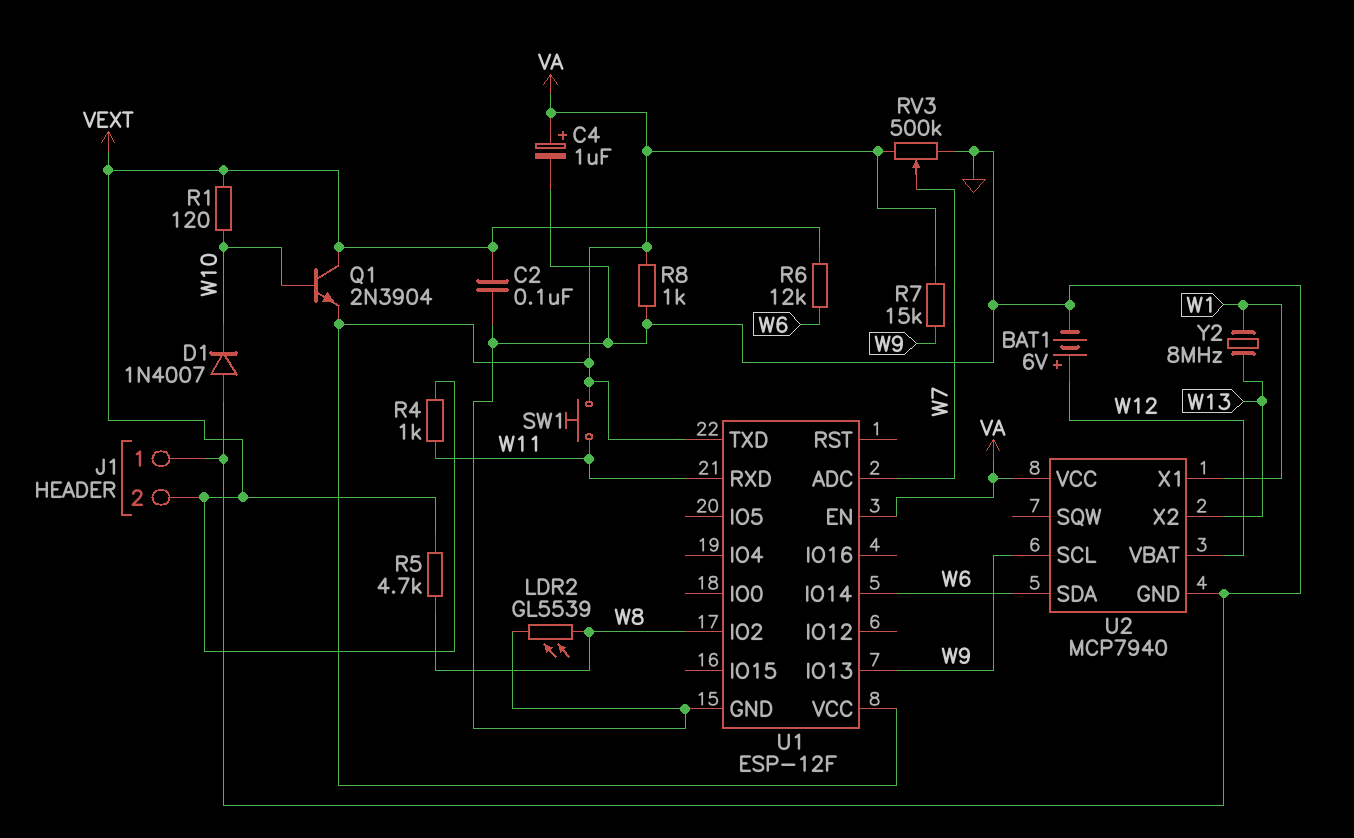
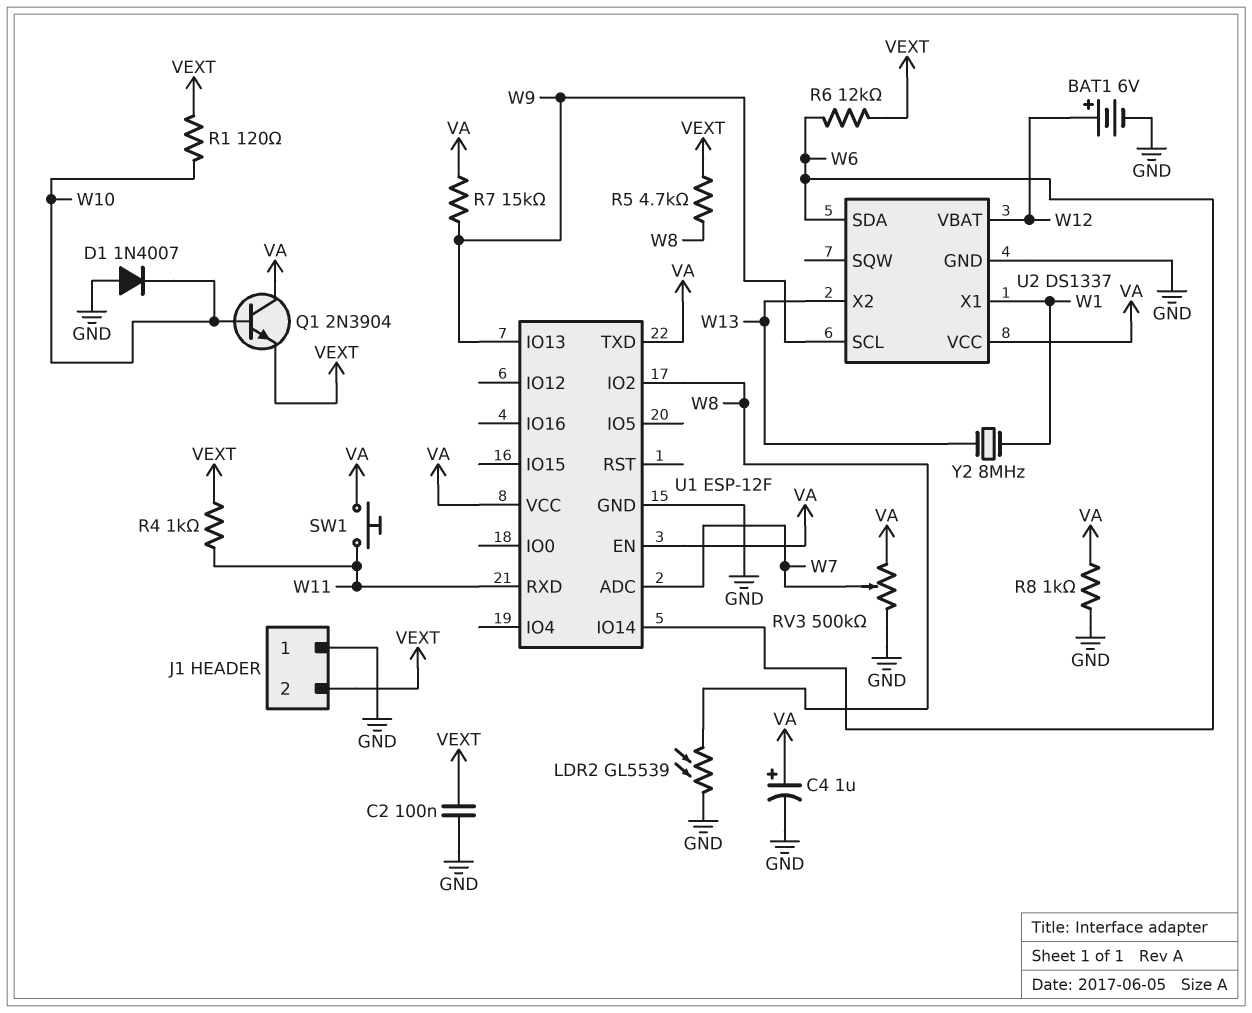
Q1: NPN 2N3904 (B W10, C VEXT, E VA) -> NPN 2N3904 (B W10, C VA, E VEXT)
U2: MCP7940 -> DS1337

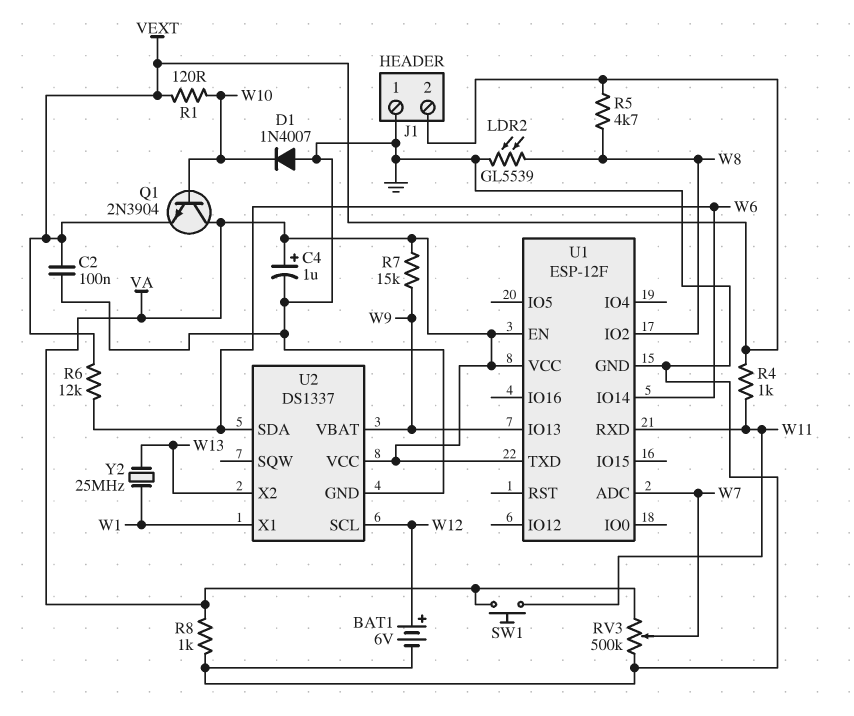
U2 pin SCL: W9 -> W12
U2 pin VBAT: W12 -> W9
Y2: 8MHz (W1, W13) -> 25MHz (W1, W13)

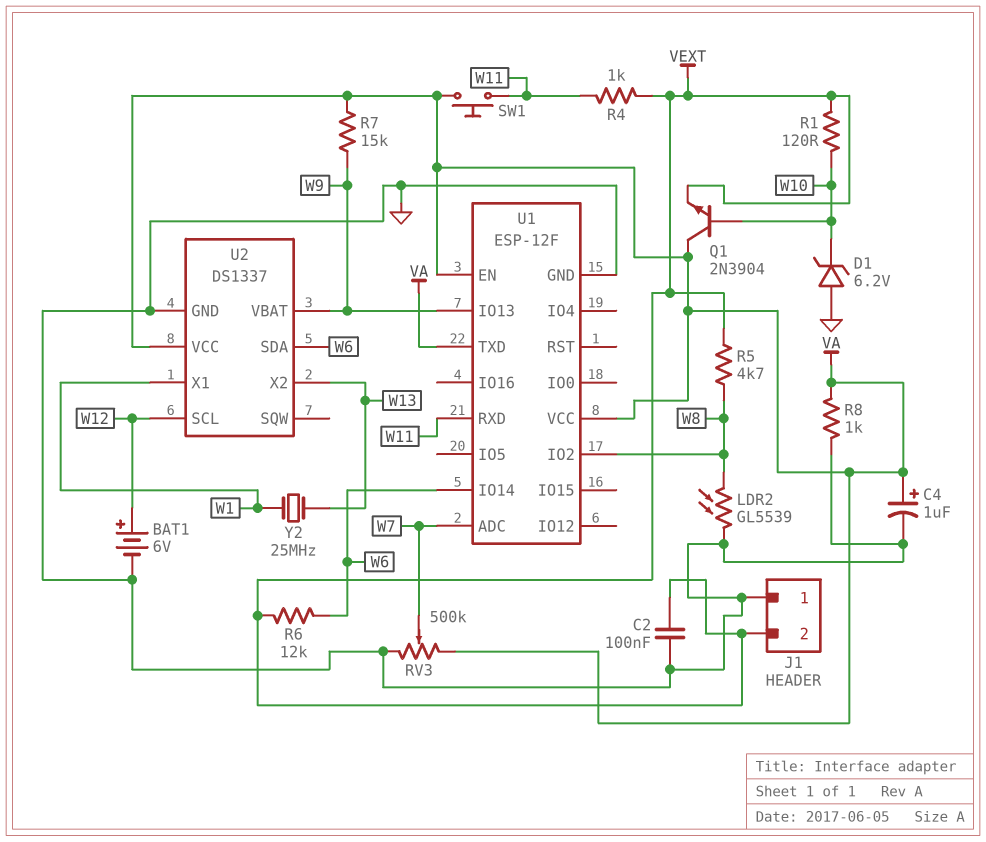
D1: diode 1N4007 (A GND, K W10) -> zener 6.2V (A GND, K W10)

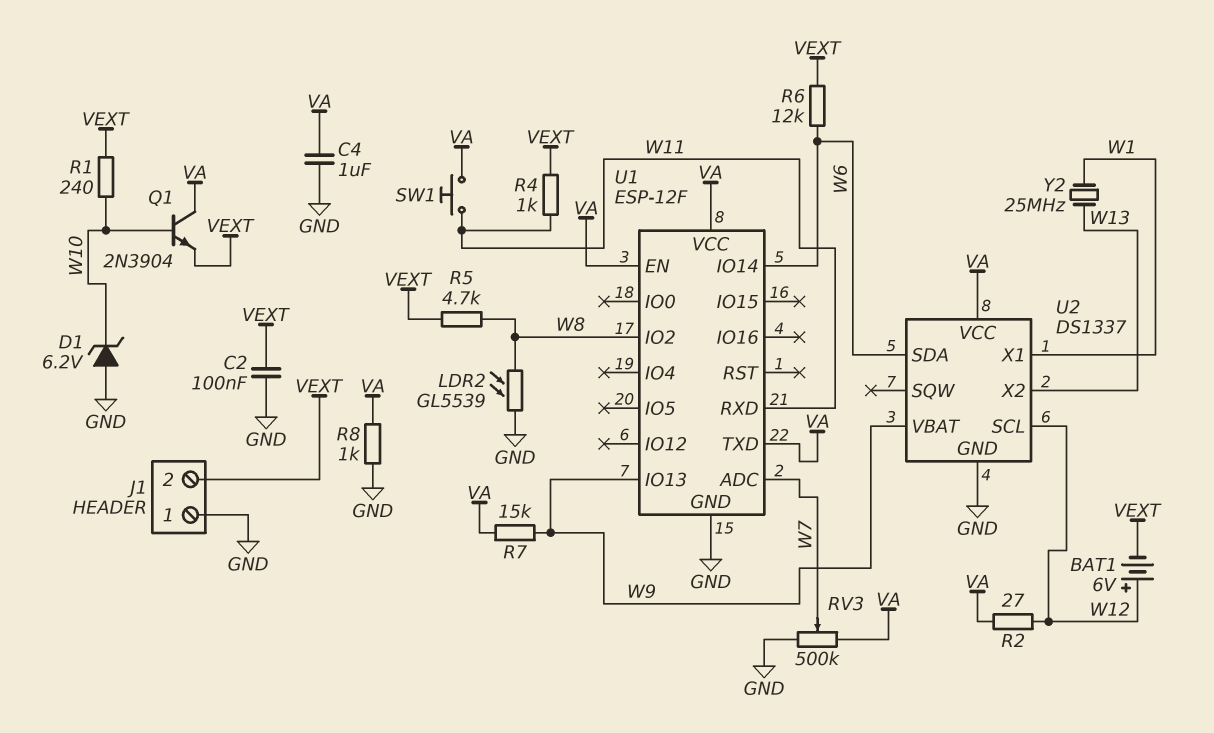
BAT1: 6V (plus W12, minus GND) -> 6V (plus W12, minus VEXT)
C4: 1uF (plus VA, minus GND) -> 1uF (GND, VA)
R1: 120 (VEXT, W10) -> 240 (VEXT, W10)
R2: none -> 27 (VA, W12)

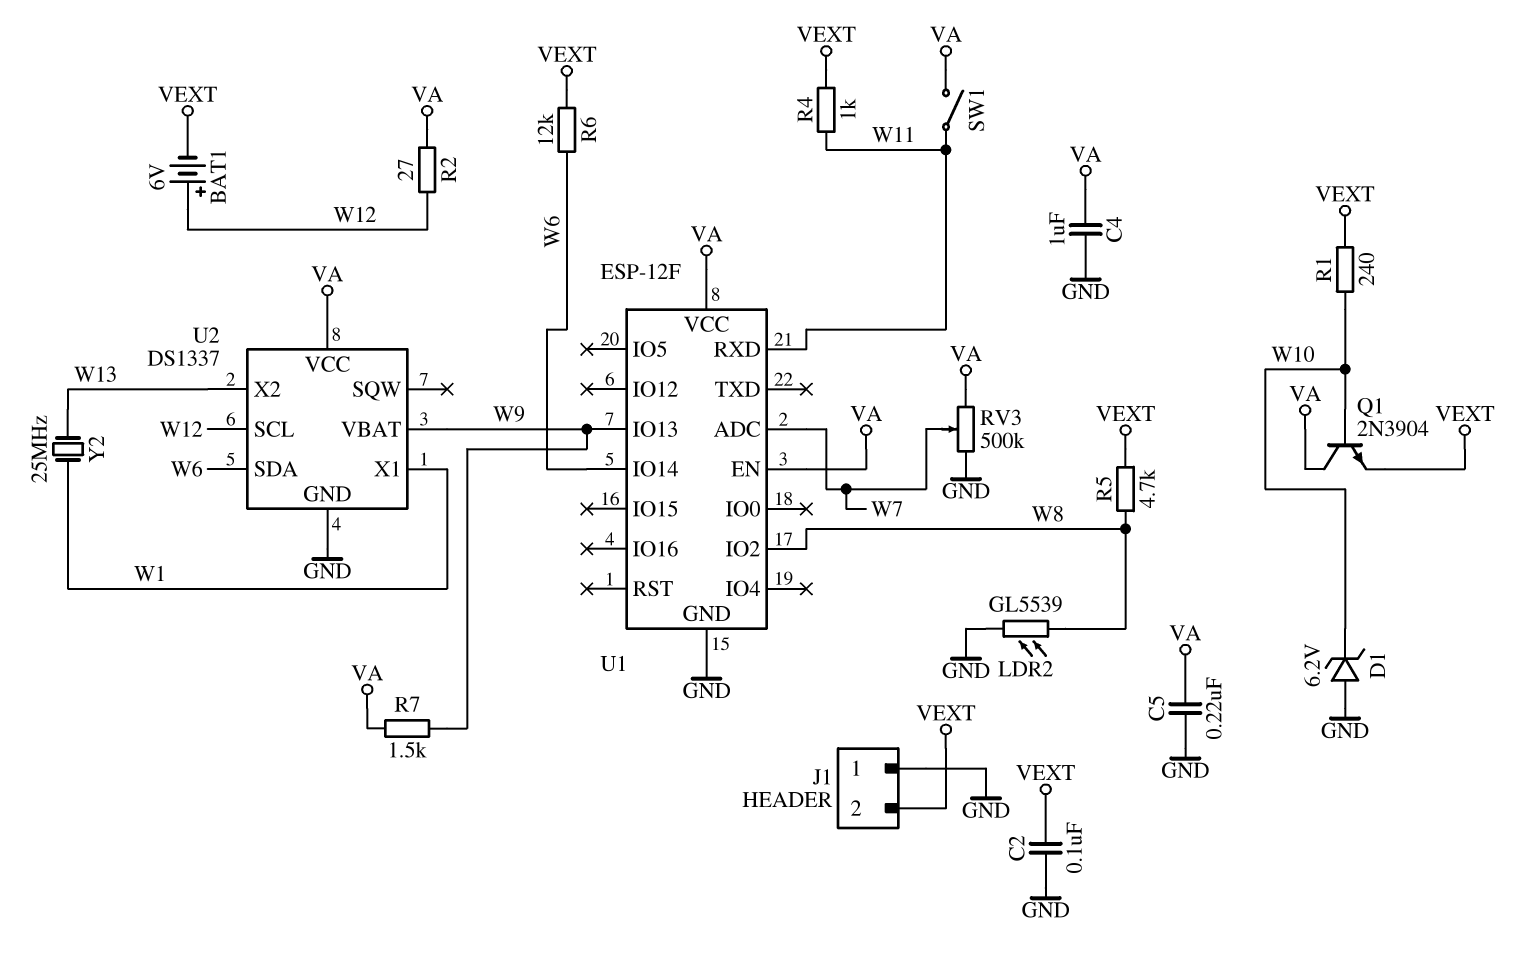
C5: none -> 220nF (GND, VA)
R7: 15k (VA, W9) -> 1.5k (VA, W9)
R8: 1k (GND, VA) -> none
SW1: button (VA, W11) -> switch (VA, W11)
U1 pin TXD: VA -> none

-------------------------

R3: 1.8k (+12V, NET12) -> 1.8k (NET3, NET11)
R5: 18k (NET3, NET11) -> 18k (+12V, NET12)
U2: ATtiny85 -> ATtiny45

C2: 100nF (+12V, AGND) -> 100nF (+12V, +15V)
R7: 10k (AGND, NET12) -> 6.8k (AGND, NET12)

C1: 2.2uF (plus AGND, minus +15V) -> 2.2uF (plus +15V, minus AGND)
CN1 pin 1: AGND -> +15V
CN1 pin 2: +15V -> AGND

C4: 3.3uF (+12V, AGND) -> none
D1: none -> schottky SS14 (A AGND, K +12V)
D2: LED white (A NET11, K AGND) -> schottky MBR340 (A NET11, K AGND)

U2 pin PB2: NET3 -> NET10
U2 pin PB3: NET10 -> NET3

-------------------------

Goal of the exercise:
Within the material above, the line with "R8: 1k (GND, VA) -> none" opens the range and the line with "U1 pin TXD: VA -> none" closes it; reproduce that range word for word.

Answer box:
R8: 1k (GND, VA) -> none
SW1: button (VA, W11) -> switch (VA, W11)
U1 pin TXD: VA -> none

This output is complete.